■ Exercise goal
The answer must be an exact transcription of every record.

---------- Data extract

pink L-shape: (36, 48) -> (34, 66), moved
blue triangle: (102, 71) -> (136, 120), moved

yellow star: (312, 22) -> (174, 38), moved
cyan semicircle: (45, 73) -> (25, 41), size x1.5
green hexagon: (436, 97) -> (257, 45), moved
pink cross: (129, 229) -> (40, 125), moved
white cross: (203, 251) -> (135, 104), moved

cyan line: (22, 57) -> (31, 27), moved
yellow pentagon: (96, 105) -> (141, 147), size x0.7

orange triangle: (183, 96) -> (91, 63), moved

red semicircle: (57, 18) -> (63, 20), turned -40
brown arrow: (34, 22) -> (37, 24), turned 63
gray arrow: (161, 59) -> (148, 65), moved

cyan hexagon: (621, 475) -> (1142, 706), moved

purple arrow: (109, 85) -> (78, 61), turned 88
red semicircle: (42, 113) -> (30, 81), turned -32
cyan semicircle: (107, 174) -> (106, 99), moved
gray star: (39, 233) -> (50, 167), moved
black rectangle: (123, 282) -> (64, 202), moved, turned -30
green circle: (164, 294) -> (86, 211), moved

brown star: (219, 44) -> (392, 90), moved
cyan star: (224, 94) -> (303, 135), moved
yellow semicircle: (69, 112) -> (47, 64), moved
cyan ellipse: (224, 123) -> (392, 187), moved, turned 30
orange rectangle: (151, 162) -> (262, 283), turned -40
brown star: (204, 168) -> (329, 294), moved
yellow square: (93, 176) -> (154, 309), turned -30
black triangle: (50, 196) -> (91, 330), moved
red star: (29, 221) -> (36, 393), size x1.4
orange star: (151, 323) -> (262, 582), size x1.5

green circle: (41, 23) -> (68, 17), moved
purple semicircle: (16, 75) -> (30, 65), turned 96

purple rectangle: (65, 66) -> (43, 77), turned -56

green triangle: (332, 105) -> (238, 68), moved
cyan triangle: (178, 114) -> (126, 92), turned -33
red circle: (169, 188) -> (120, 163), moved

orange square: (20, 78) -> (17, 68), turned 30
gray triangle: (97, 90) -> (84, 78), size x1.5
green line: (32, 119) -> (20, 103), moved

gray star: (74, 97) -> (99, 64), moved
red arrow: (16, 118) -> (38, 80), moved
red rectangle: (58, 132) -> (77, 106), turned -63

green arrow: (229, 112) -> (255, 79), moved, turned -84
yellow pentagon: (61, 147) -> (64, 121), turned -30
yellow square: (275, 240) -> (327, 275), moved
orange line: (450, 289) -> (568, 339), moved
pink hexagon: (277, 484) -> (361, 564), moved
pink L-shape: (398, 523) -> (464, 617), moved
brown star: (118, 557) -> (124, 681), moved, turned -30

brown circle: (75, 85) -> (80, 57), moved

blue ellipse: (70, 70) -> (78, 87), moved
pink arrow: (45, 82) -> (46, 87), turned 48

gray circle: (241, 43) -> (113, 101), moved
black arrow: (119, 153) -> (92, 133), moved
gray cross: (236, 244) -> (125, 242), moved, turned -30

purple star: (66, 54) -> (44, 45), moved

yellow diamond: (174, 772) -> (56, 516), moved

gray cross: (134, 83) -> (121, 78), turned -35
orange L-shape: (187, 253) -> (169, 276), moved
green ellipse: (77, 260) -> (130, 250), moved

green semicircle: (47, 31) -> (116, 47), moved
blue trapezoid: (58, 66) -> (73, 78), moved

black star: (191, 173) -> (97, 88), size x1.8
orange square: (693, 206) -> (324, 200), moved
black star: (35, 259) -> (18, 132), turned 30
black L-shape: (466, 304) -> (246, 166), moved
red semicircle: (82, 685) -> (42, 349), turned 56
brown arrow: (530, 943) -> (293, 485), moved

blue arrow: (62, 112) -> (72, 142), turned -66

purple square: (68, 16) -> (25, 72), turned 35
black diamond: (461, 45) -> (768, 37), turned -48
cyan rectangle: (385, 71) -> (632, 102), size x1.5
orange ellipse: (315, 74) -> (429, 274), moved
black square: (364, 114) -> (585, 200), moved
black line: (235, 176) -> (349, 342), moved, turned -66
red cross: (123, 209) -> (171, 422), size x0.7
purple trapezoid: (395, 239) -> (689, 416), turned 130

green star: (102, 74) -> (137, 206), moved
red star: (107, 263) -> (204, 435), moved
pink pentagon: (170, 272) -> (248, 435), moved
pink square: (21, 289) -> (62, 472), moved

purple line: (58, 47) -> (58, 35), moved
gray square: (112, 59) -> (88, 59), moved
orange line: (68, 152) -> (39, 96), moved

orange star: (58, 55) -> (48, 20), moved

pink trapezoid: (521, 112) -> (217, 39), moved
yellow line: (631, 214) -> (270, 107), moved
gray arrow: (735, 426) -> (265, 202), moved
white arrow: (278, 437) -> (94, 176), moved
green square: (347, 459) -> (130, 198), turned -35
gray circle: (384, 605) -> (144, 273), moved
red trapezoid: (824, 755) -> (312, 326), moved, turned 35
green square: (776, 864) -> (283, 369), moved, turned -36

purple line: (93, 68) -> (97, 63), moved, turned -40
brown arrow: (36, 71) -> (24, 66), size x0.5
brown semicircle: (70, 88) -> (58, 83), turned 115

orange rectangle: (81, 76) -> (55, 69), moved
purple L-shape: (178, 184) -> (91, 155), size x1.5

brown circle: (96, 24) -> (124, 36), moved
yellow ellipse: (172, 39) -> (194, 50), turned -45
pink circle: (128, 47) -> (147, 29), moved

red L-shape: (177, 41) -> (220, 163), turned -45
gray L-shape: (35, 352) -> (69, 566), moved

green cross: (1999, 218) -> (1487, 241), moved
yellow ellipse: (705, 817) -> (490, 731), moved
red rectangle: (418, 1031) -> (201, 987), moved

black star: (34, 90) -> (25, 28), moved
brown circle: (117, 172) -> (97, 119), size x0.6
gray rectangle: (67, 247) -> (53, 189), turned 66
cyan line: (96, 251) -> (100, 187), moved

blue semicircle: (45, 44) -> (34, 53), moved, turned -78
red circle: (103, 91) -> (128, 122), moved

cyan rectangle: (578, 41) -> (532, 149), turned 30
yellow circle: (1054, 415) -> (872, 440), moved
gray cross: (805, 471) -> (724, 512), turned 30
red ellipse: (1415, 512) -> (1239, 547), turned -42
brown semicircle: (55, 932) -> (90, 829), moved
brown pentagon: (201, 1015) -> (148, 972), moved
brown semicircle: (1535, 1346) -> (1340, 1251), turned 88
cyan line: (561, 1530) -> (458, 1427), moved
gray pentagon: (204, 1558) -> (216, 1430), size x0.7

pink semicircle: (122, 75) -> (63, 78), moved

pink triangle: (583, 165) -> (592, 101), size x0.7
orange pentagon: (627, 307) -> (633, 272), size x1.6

--------------------

■ Reply
pink L-shape: (36, 48) -> (34, 66), moved
blue triangle: (102, 71) -> (136, 120), moved

yellow star: (312, 22) -> (174, 38), moved
cyan semicircle: (45, 73) -> (25, 41), size x1.5
green hexagon: (436, 97) -> (257, 45), moved
pink cross: (129, 229) -> (40, 125), moved
white cross: (203, 251) -> (135, 104), moved

cyan line: (22, 57) -> (31, 27), moved
yellow pentagon: (96, 105) -> (141, 147), size x0.7

orange triangle: (183, 96) -> (91, 63), moved

red semicircle: (57, 18) -> (63, 20), turned -40
brown arrow: (34, 22) -> (37, 24), turned 63
gray arrow: (161, 59) -> (148, 65), moved

cyan hexagon: (621, 475) -> (1142, 706), moved

purple arrow: (109, 85) -> (78, 61), turned 88
red semicircle: (42, 113) -> (30, 81), turned -32
cyan semicircle: (107, 174) -> (106, 99), moved
gray star: (39, 233) -> (50, 167), moved
black rectangle: (123, 282) -> (64, 202), moved, turned -30
green circle: (164, 294) -> (86, 211), moved

brown star: (219, 44) -> (392, 90), moved
cyan star: (224, 94) -> (303, 135), moved
yellow semicircle: (69, 112) -> (47, 64), moved
cyan ellipse: (224, 123) -> (392, 187), moved, turned 30
orange rectangle: (151, 162) -> (262, 283), turned -40
brown star: (204, 168) -> (329, 294), moved
yellow square: (93, 176) -> (154, 309), turned -30
black triangle: (50, 196) -> (91, 330), moved
red star: (29, 221) -> (36, 393), size x1.4
orange star: (151, 323) -> (262, 582), size x1.5

green circle: (41, 23) -> (68, 17), moved
purple semicircle: (16, 75) -> (30, 65), turned 96

purple rectangle: (65, 66) -> (43, 77), turned -56

green triangle: (332, 105) -> (238, 68), moved
cyan triangle: (178, 114) -> (126, 92), turned -33
red circle: (169, 188) -> (120, 163), moved

orange square: (20, 78) -> (17, 68), turned 30
gray triangle: (97, 90) -> (84, 78), size x1.5
green line: (32, 119) -> (20, 103), moved

gray star: (74, 97) -> (99, 64), moved
red arrow: (16, 118) -> (38, 80), moved
red rectangle: (58, 132) -> (77, 106), turned -63

green arrow: (229, 112) -> (255, 79), moved, turned -84
yellow pentagon: (61, 147) -> (64, 121), turned -30
yellow square: (275, 240) -> (327, 275), moved
orange line: (450, 289) -> (568, 339), moved
pink hexagon: (277, 484) -> (361, 564), moved
pink L-shape: (398, 523) -> (464, 617), moved
brown star: (118, 557) -> (124, 681), moved, turned -30

brown circle: (75, 85) -> (80, 57), moved

blue ellipse: (70, 70) -> (78, 87), moved
pink arrow: (45, 82) -> (46, 87), turned 48

gray circle: (241, 43) -> (113, 101), moved
black arrow: (119, 153) -> (92, 133), moved
gray cross: (236, 244) -> (125, 242), moved, turned -30

purple star: (66, 54) -> (44, 45), moved

yellow diamond: (174, 772) -> (56, 516), moved

gray cross: (134, 83) -> (121, 78), turned -35
orange L-shape: (187, 253) -> (169, 276), moved
green ellipse: (77, 260) -> (130, 250), moved

green semicircle: (47, 31) -> (116, 47), moved
blue trapezoid: (58, 66) -> (73, 78), moved

black star: (191, 173) -> (97, 88), size x1.8
orange square: (693, 206) -> (324, 200), moved
black star: (35, 259) -> (18, 132), turned 30
black L-shape: (466, 304) -> (246, 166), moved
red semicircle: (82, 685) -> (42, 349), turned 56
brown arrow: (530, 943) -> (293, 485), moved

blue arrow: (62, 112) -> (72, 142), turned -66

purple square: (68, 16) -> (25, 72), turned 35
black diamond: (461, 45) -> (768, 37), turned -48
cyan rectangle: (385, 71) -> (632, 102), size x1.5
orange ellipse: (315, 74) -> (429, 274), moved
black square: (364, 114) -> (585, 200), moved
black line: (235, 176) -> (349, 342), moved, turned -66
red cross: (123, 209) -> (171, 422), size x0.7
purple trapezoid: (395, 239) -> (689, 416), turned 130

green star: (102, 74) -> (137, 206), moved
red star: (107, 263) -> (204, 435), moved
pink pentagon: (170, 272) -> (248, 435), moved
pink square: (21, 289) -> (62, 472), moved

purple line: (58, 47) -> (58, 35), moved
gray square: (112, 59) -> (88, 59), moved
orange line: (68, 152) -> (39, 96), moved

orange star: (58, 55) -> (48, 20), moved

pink trapezoid: (521, 112) -> (217, 39), moved
yellow line: (631, 214) -> (270, 107), moved
gray arrow: (735, 426) -> (265, 202), moved
white arrow: (278, 437) -> (94, 176), moved
green square: (347, 459) -> (130, 198), turned -35
gray circle: (384, 605) -> (144, 273), moved
red trapezoid: (824, 755) -> (312, 326), moved, turned 35
green square: (776, 864) -> (283, 369), moved, turned -36

purple line: (93, 68) -> (97, 63), moved, turned -40
brown arrow: (36, 71) -> (24, 66), size x0.5
brown semicircle: (70, 88) -> (58, 83), turned 115

orange rectangle: (81, 76) -> (55, 69), moved
purple L-shape: (178, 184) -> (91, 155), size x1.5

brown circle: (96, 24) -> (124, 36), moved
yellow ellipse: (172, 39) -> (194, 50), turned -45
pink circle: (128, 47) -> (147, 29), moved

red L-shape: (177, 41) -> (220, 163), turned -45
gray L-shape: (35, 352) -> (69, 566), moved

green cross: (1999, 218) -> (1487, 241), moved
yellow ellipse: (705, 817) -> (490, 731), moved
red rectangle: (418, 1031) -> (201, 987), moved

black star: (34, 90) -> (25, 28), moved
brown circle: (117, 172) -> (97, 119), size x0.6
gray rectangle: (67, 247) -> (53, 189), turned 66
cyan line: (96, 251) -> (100, 187), moved

blue semicircle: (45, 44) -> (34, 53), moved, turned -78
red circle: (103, 91) -> (128, 122), moved

cyan rectangle: (578, 41) -> (532, 149), turned 30
yellow circle: (1054, 415) -> (872, 440), moved
gray cross: (805, 471) -> (724, 512), turned 30
red ellipse: (1415, 512) -> (1239, 547), turned -42
brown semicircle: (55, 932) -> (90, 829), moved
brown pentagon: (201, 1015) -> (148, 972), moved
brown semicircle: (1535, 1346) -> (1340, 1251), turned 88
cyan line: (561, 1530) -> (458, 1427), moved
gray pentagon: (204, 1558) -> (216, 1430), size x0.7

pink semicircle: (122, 75) -> (63, 78), moved

pink triangle: (583, 165) -> (592, 101), size x0.7
orange pentagon: (627, 307) -> (633, 272), size x1.6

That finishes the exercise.